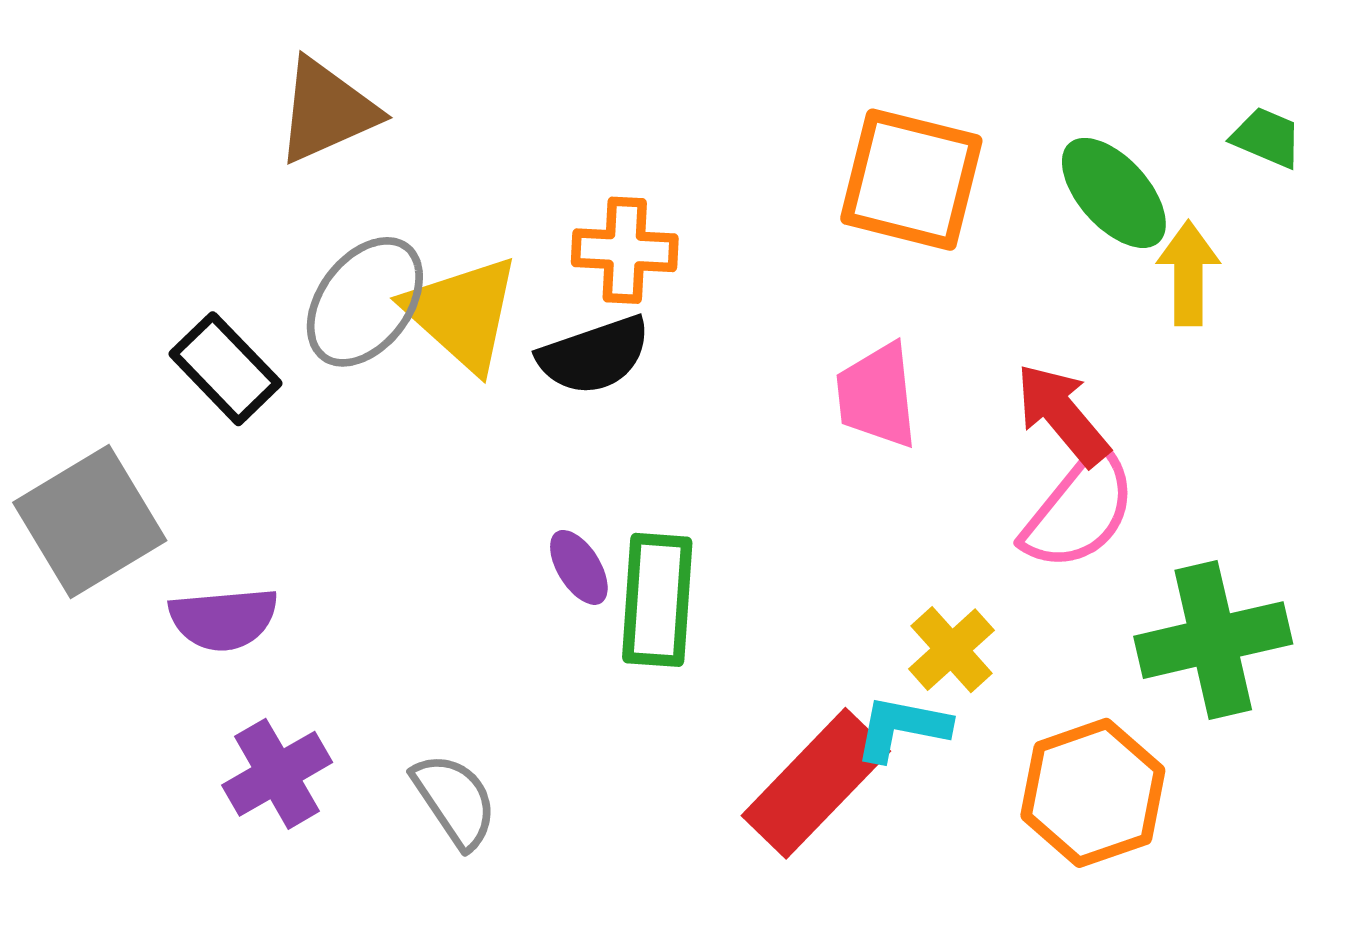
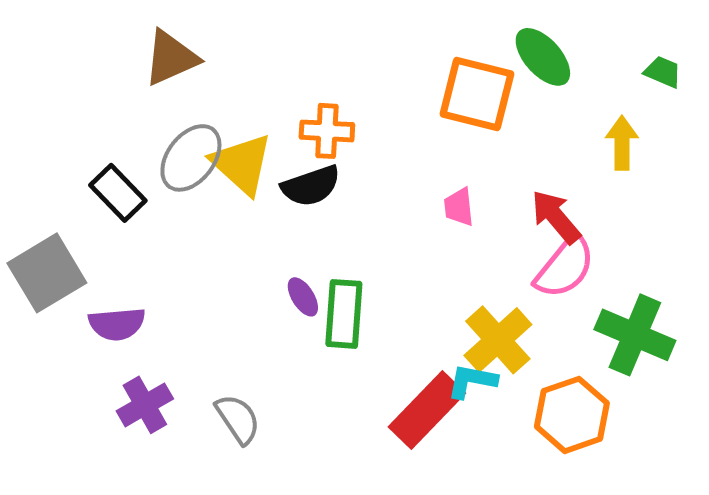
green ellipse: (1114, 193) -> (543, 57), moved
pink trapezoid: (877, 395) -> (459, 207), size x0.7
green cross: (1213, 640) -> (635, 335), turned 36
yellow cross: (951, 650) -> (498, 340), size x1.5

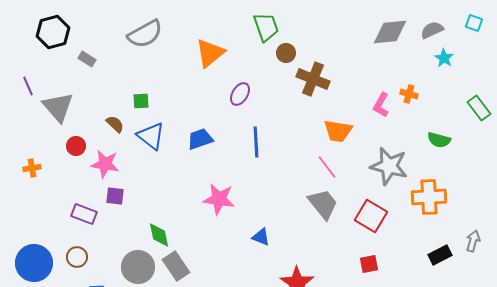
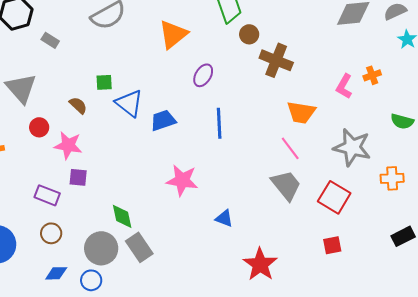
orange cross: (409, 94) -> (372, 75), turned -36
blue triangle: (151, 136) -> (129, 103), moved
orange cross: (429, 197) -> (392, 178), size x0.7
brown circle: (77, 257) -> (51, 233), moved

::::::::

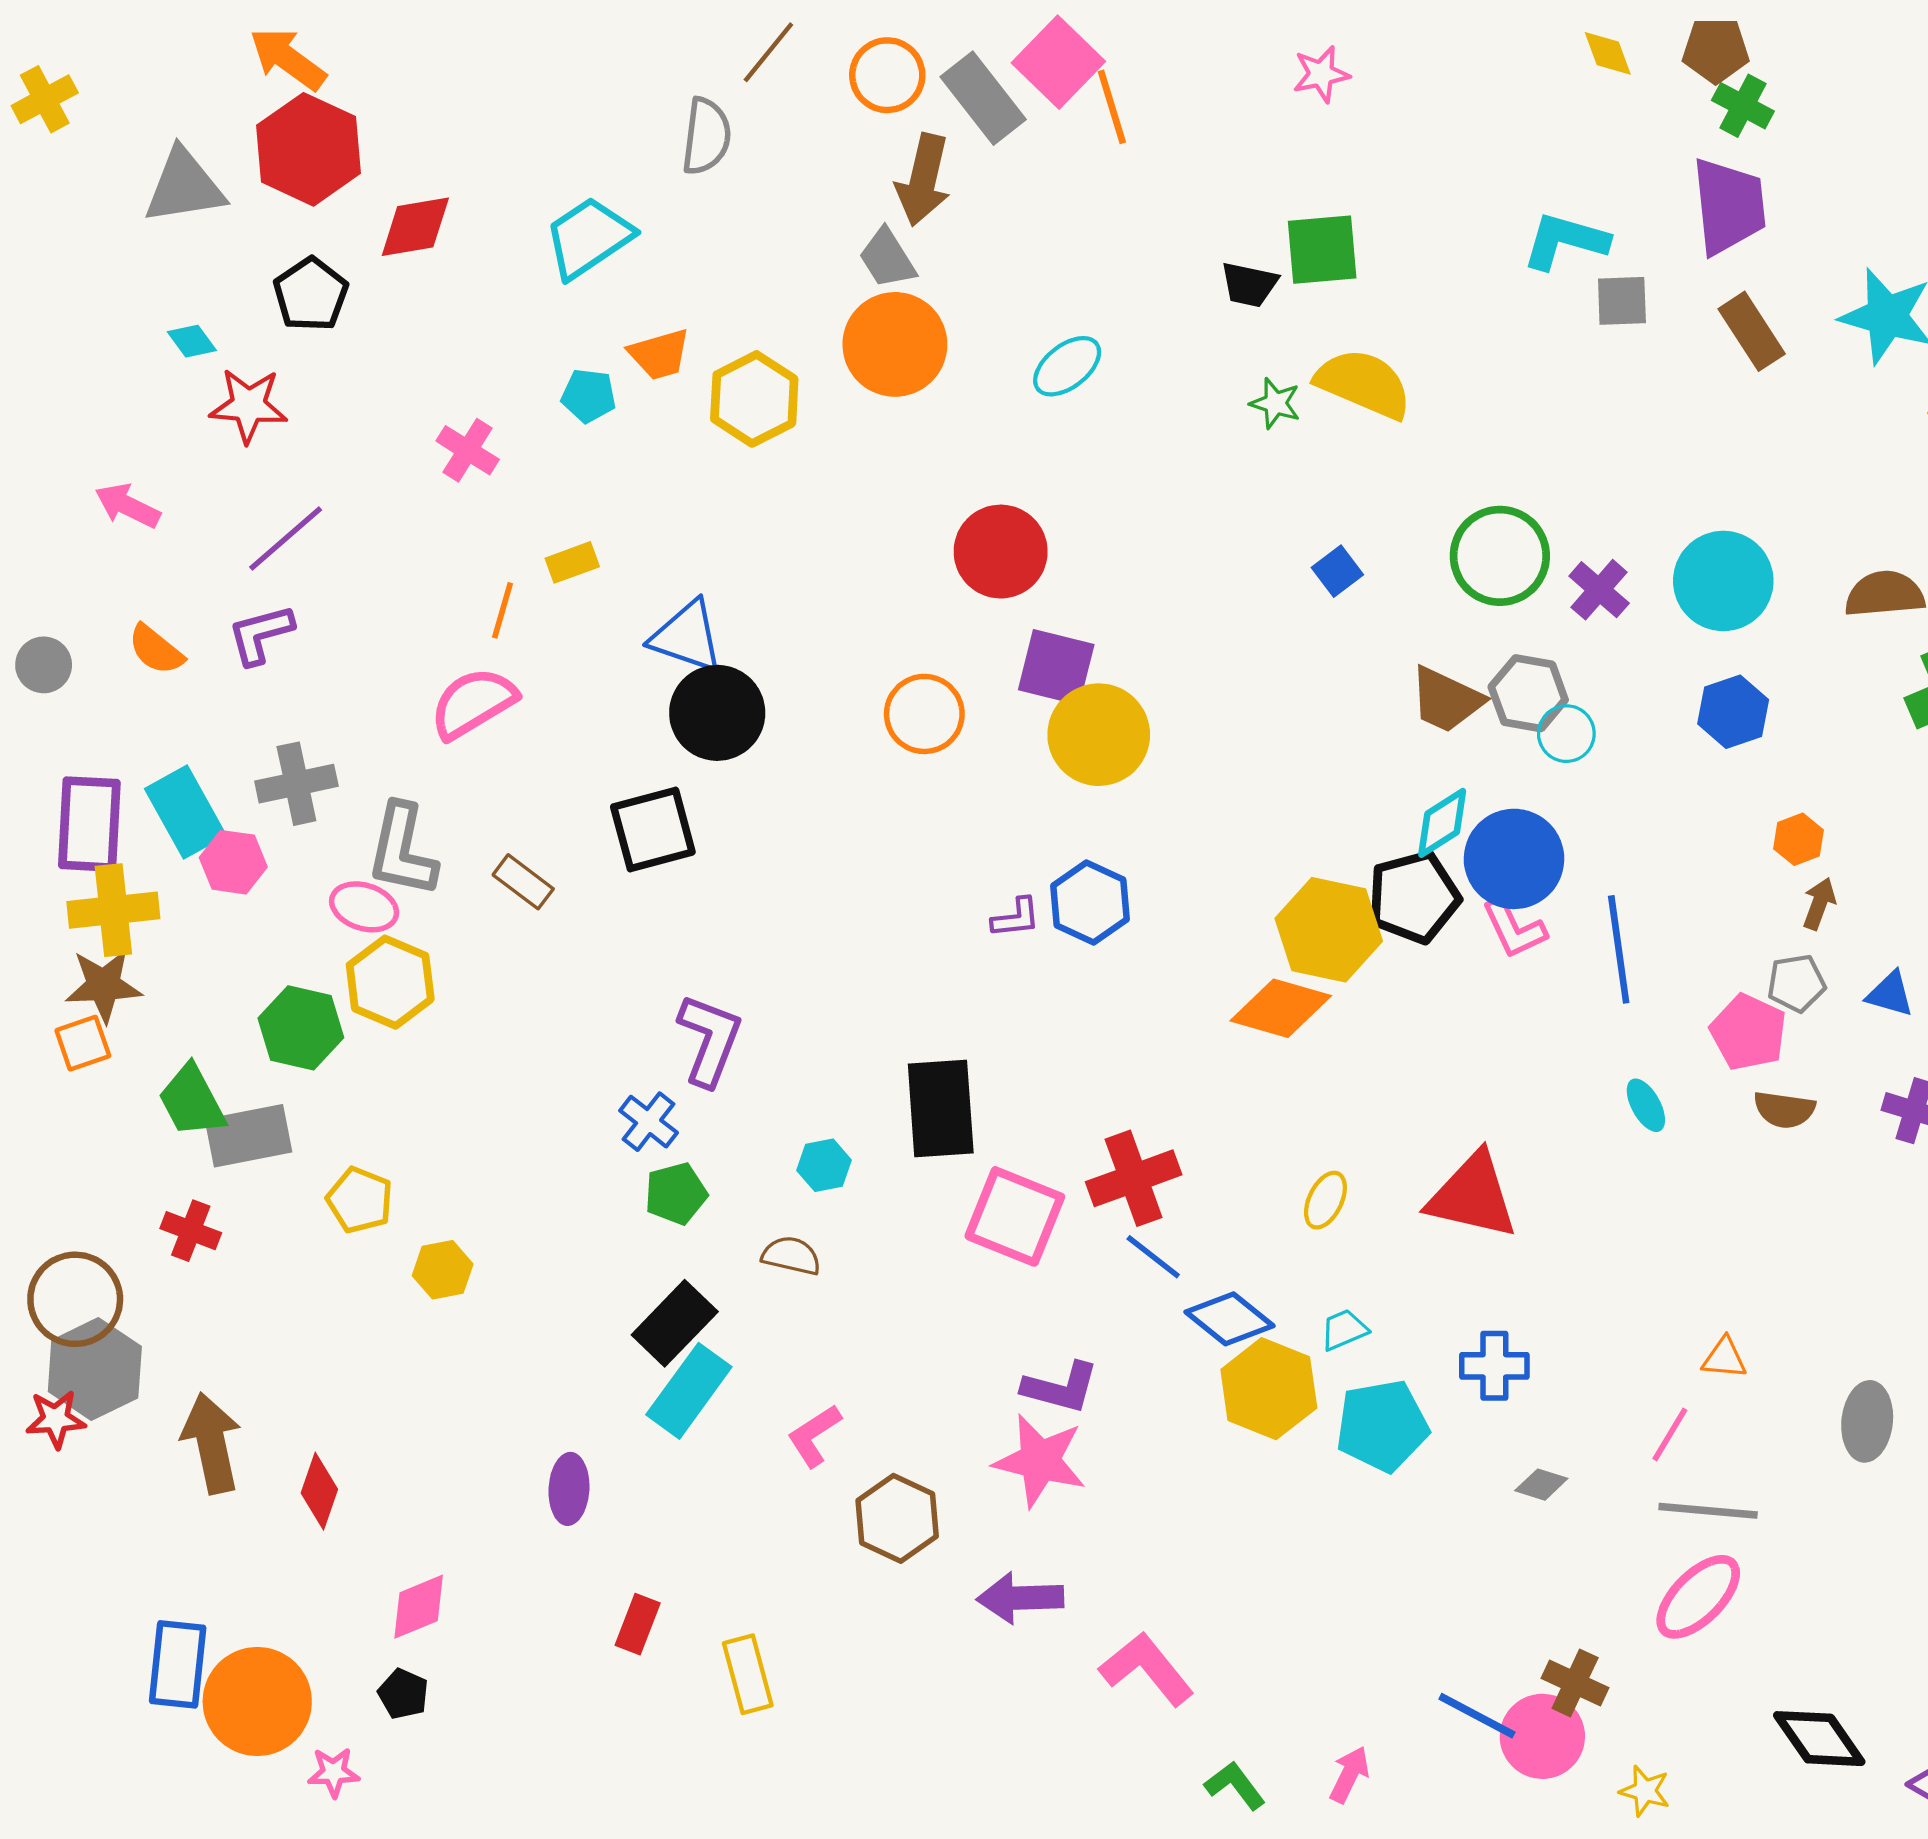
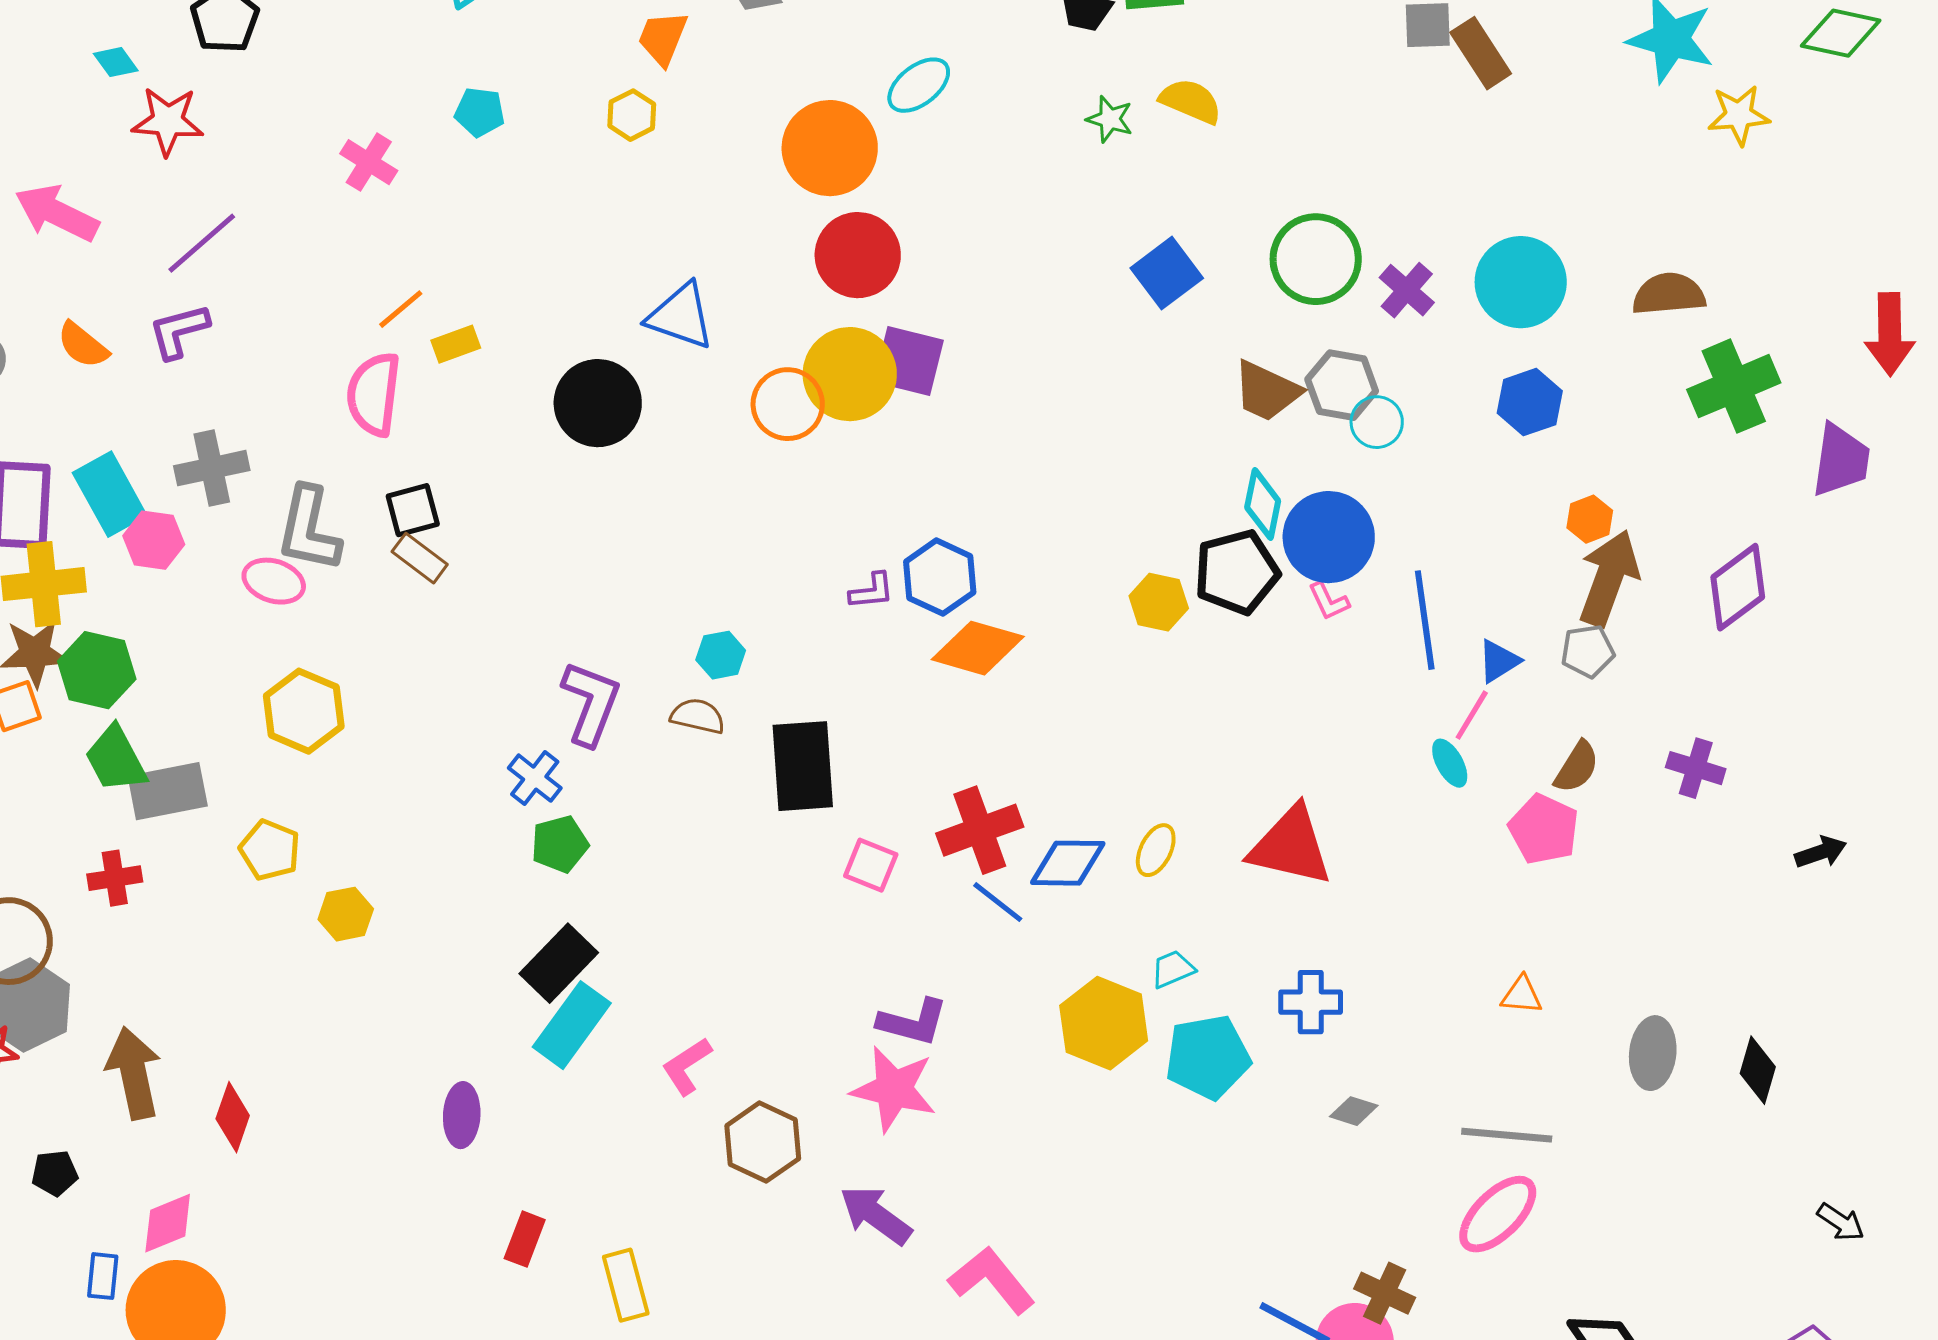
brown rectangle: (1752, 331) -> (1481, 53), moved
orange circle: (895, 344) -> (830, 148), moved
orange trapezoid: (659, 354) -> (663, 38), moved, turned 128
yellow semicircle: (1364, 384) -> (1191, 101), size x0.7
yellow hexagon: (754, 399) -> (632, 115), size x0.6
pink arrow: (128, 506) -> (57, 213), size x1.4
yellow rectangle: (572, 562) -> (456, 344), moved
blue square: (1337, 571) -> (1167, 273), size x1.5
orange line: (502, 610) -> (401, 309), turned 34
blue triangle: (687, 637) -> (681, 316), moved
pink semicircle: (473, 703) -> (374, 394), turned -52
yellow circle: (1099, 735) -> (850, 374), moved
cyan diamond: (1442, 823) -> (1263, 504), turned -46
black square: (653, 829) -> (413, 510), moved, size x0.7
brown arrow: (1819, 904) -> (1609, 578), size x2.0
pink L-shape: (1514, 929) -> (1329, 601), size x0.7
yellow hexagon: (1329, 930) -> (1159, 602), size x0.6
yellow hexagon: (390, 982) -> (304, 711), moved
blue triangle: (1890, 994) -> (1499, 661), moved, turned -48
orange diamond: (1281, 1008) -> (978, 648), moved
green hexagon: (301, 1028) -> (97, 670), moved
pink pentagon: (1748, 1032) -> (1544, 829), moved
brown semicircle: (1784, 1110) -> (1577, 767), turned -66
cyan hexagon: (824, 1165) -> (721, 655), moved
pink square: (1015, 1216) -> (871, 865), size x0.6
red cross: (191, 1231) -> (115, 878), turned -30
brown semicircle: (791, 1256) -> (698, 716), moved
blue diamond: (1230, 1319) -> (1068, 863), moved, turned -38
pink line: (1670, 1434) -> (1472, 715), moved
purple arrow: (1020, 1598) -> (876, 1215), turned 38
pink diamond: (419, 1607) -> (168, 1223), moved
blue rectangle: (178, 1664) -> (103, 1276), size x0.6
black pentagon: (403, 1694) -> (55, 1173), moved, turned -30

::::::::

§ **EXERCISE PROMPT**
Text only, no pictures: please print exactly the lines above from the line with "green ellipse: (1114, 193)" up to and including the line with "brown circle: (77, 257) -> (51, 233), moved", and nothing else.

§ **EXPECTED ANSWER**
green ellipse: (1114, 193) -> (543, 57), moved
pink trapezoid: (877, 395) -> (459, 207), size x0.7
green cross: (1213, 640) -> (635, 335), turned 36
yellow cross: (951, 650) -> (498, 340), size x1.5

orange cross: (409, 94) -> (372, 75), turned -36
blue triangle: (151, 136) -> (129, 103), moved
orange cross: (429, 197) -> (392, 178), size x0.7
brown circle: (77, 257) -> (51, 233), moved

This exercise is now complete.